== Dataset extract ==

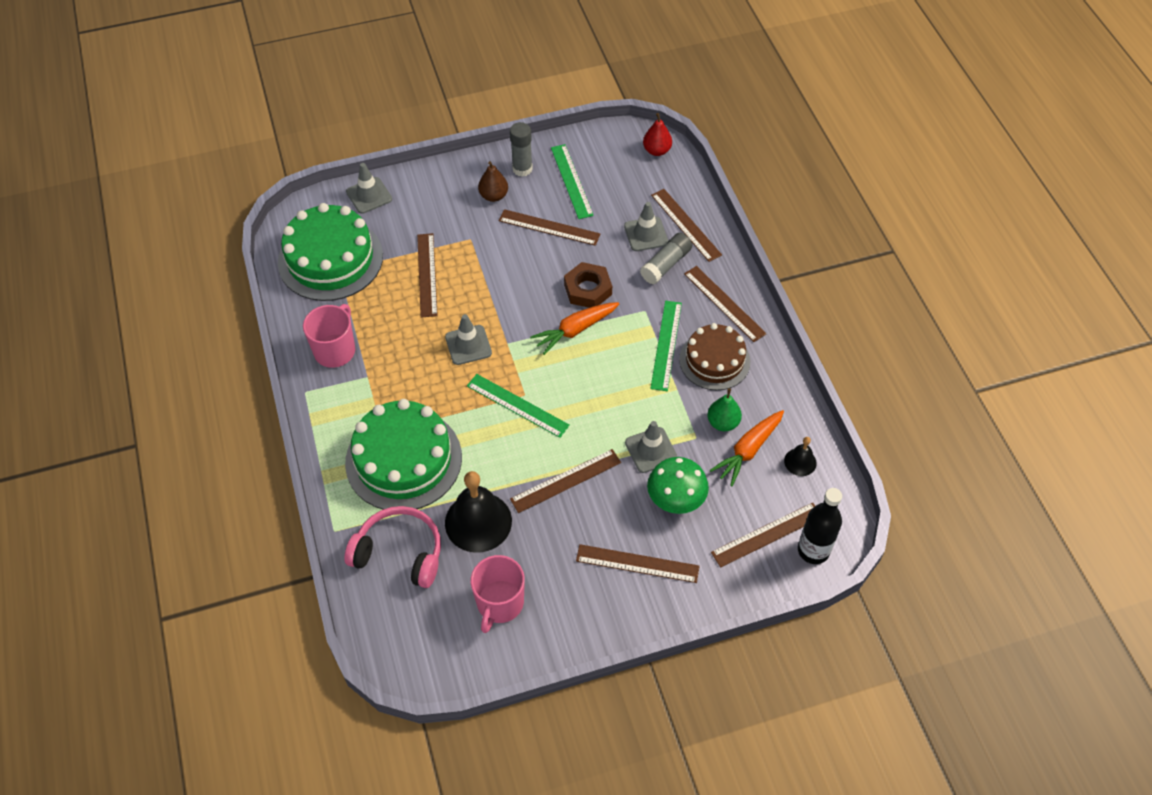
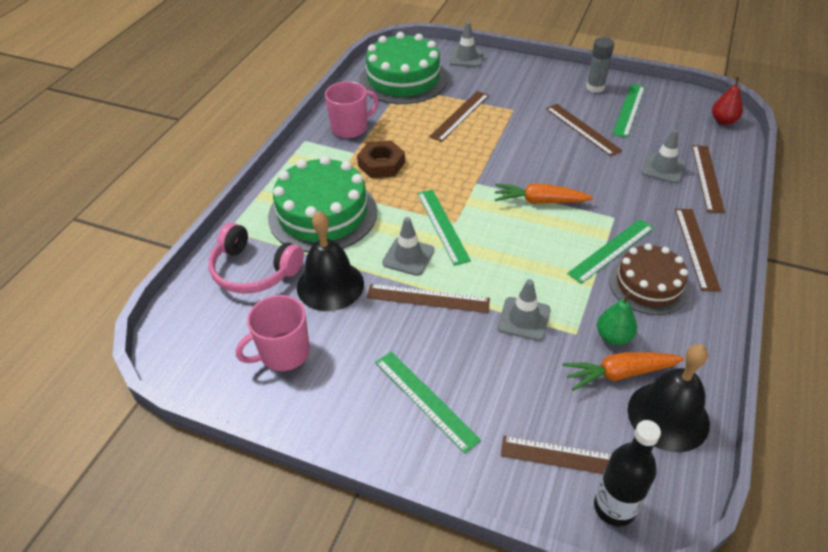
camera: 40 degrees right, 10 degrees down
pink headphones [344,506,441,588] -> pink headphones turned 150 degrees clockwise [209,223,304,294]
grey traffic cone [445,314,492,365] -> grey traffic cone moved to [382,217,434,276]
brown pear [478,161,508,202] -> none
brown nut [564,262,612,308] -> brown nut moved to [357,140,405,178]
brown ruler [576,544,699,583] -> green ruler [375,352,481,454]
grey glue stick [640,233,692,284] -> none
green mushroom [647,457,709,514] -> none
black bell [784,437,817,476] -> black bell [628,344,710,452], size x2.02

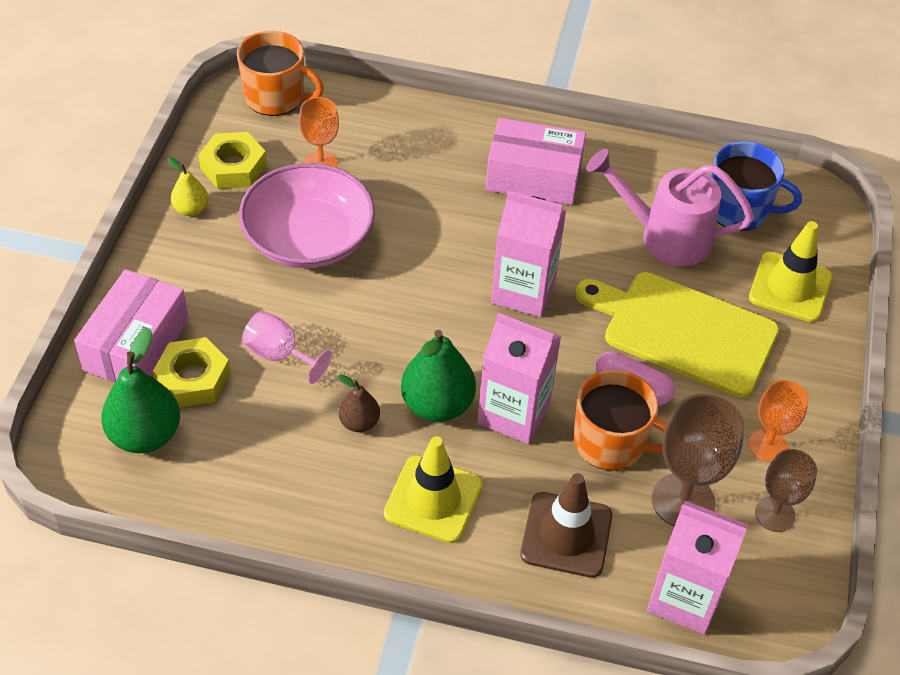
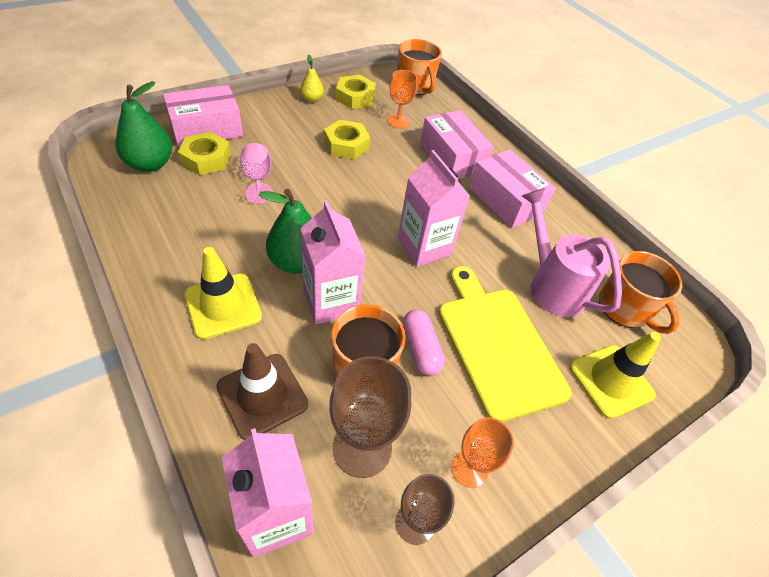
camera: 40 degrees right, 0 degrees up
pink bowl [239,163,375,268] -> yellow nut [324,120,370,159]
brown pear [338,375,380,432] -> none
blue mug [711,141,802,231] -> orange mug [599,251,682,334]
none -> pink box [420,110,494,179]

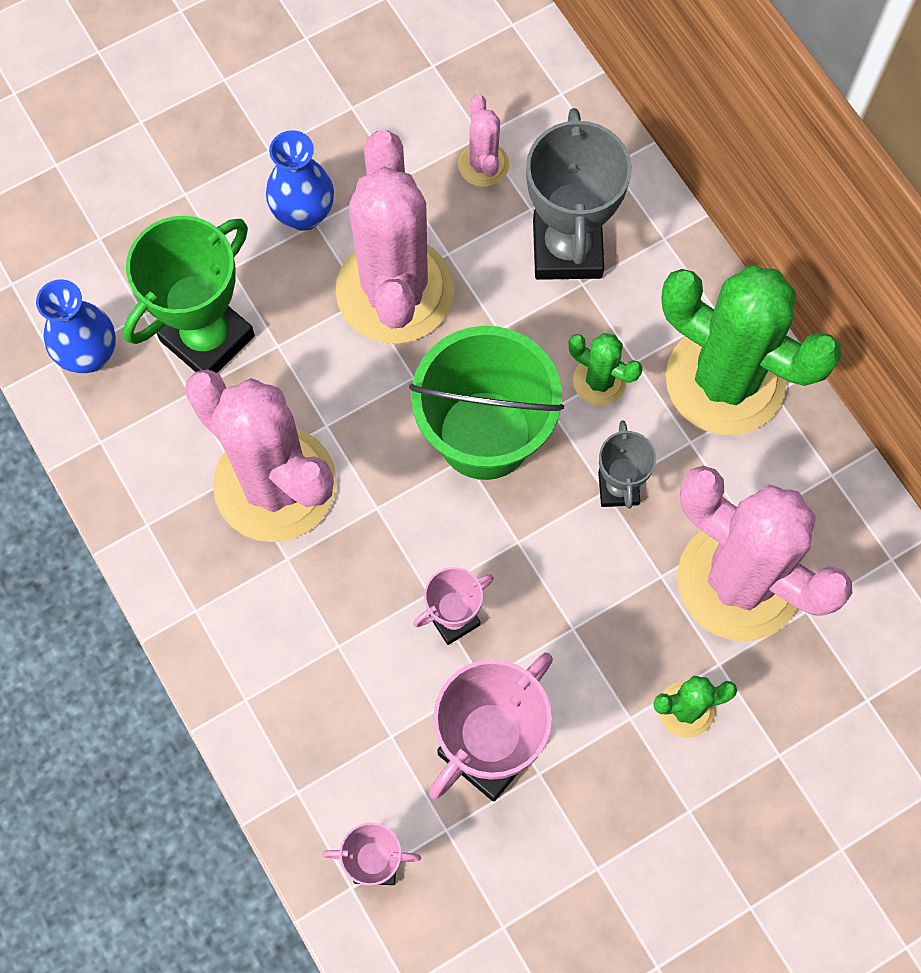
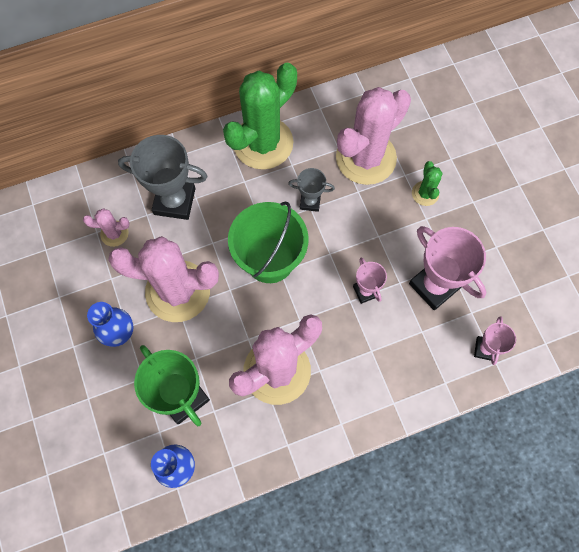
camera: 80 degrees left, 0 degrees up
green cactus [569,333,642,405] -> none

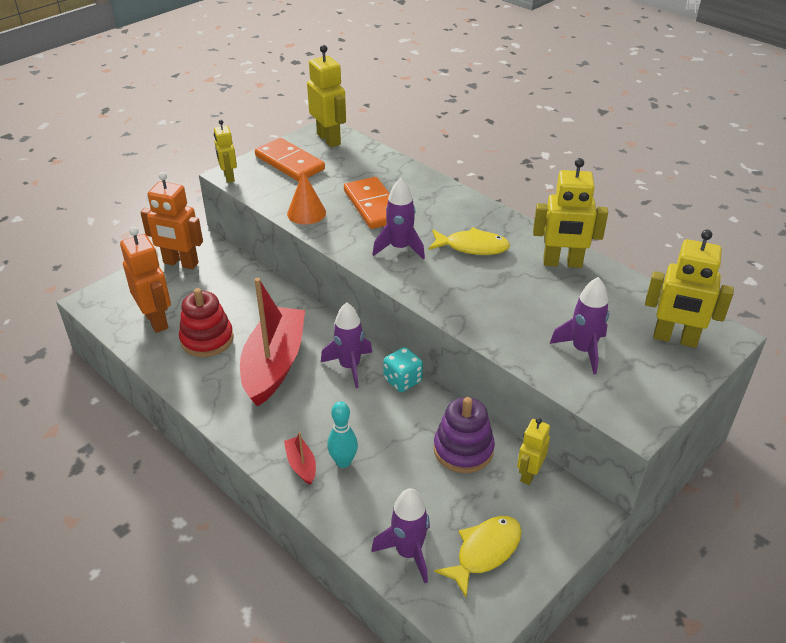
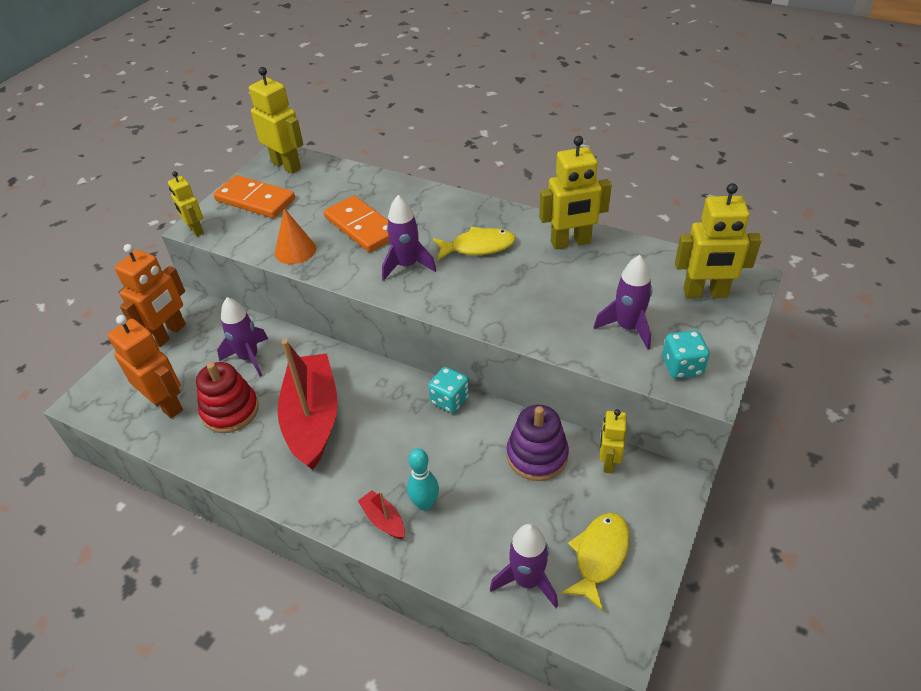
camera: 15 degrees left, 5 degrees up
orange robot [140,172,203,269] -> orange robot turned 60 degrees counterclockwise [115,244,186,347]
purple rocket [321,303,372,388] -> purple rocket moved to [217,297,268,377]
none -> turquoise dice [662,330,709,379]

===

* **Try it**
What the answer needs is every line from the one containing "none -> pink box [420,110,494,179]" through the final line of the data above, copied exactly, without pictures.

* **Expected output**
none -> pink box [420,110,494,179]

camera: 80 degrees left, 0 degrees up
green cactus [569,333,642,405] -> none

camera: 15 degrees left, 5 degrees up
orange robot [140,172,203,269] -> orange robot turned 60 degrees counterclockwise [115,244,186,347]
purple rocket [321,303,372,388] -> purple rocket moved to [217,297,268,377]
none -> turquoise dice [662,330,709,379]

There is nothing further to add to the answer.